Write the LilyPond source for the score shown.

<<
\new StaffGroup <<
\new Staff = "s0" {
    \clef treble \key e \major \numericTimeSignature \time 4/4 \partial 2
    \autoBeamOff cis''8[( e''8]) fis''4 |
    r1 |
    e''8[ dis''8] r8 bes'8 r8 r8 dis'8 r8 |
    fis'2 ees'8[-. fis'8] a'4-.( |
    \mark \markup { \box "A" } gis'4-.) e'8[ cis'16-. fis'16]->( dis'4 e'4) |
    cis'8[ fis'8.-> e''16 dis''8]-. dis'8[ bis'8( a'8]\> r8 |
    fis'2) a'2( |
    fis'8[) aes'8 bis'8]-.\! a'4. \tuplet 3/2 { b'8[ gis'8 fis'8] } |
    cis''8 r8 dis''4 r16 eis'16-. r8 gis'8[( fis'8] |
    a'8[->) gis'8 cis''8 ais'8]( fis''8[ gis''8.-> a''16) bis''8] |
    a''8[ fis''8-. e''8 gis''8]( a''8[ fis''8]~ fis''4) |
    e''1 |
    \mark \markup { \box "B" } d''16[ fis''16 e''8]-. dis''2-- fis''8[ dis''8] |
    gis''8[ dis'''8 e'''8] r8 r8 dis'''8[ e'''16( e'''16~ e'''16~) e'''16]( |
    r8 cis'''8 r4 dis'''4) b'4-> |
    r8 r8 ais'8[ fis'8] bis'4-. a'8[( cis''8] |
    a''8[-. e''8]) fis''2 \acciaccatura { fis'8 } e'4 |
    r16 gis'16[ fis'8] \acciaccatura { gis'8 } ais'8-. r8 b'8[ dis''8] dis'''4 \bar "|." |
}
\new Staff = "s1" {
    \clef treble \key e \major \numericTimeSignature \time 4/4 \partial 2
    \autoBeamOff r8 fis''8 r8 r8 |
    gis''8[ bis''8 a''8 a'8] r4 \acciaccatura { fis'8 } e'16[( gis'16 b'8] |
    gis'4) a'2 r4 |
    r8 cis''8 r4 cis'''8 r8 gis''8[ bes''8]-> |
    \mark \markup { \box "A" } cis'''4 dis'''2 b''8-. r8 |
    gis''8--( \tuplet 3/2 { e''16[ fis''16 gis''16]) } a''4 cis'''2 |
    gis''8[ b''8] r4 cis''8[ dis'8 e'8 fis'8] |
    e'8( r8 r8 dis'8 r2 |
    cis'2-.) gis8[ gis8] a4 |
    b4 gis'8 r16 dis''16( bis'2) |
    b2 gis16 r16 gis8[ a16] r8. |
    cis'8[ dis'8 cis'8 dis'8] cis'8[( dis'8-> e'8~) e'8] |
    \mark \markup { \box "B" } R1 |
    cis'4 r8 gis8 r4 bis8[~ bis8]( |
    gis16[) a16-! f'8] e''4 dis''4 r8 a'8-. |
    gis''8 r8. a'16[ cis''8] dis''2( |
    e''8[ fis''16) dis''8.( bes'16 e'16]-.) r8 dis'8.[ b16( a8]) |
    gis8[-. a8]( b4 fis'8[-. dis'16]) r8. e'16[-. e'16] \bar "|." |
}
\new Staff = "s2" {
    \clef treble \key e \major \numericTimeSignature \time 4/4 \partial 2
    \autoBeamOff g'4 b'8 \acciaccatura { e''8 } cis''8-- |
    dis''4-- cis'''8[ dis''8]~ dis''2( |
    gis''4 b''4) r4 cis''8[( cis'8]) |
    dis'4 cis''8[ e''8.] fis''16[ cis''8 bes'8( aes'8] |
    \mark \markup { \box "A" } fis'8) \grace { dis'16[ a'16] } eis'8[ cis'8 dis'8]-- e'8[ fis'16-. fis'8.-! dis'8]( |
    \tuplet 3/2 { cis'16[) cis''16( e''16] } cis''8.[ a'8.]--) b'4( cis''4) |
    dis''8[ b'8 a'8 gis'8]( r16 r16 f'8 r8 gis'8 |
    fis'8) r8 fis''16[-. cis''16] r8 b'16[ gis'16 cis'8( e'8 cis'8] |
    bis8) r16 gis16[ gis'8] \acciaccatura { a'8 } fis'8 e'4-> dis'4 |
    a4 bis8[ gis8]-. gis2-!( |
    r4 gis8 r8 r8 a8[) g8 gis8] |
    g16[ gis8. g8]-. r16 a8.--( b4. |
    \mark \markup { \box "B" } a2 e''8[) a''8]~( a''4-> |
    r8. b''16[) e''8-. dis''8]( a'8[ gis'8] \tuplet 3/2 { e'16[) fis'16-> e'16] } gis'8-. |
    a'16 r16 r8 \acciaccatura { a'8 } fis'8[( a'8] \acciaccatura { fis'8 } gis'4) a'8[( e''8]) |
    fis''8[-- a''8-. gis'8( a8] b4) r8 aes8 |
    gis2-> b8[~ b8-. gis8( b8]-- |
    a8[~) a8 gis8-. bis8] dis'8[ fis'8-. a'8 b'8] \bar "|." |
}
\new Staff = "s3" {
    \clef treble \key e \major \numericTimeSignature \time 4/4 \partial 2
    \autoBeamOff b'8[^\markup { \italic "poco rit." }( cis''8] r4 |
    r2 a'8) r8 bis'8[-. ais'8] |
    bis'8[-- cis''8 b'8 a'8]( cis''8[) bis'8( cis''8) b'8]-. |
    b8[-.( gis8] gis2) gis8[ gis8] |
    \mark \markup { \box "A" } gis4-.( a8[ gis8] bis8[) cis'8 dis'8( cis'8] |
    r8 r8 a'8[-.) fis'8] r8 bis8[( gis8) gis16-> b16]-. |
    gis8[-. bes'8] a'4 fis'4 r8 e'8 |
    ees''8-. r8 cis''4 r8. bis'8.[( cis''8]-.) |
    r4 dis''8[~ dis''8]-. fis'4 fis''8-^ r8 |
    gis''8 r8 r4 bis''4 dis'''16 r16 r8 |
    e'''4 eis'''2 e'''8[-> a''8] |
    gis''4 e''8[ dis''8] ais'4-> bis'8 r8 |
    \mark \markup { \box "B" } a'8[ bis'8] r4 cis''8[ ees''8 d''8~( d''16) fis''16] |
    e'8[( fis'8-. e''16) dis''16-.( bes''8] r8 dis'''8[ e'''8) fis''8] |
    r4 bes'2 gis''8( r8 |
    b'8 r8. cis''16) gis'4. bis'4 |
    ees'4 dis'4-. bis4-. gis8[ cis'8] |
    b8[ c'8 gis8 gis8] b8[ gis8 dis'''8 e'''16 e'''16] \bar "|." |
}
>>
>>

Work to complete: Extract every line of the material that contains the string "tuplet", matching case exactly.

Task answer:
    fis'8[) aes'8 bis'8]-.\! a'4. \tuplet 3/2 { b'8[ gis'8 fis'8] } |
    gis''8--( \tuplet 3/2 { e''16[ fis''16 gis''16]) } a''4 cis'''2 |
    \tuplet 3/2 { cis'16[) cis''16( e''16] } cis''8.[ a'8.]--) b'4( cis''4) |
    r8. b''16[) e''8-. dis''8]( a'8[ gis'8] \tuplet 3/2 { e'16[) fis'16-> e'16] } gis'8-. |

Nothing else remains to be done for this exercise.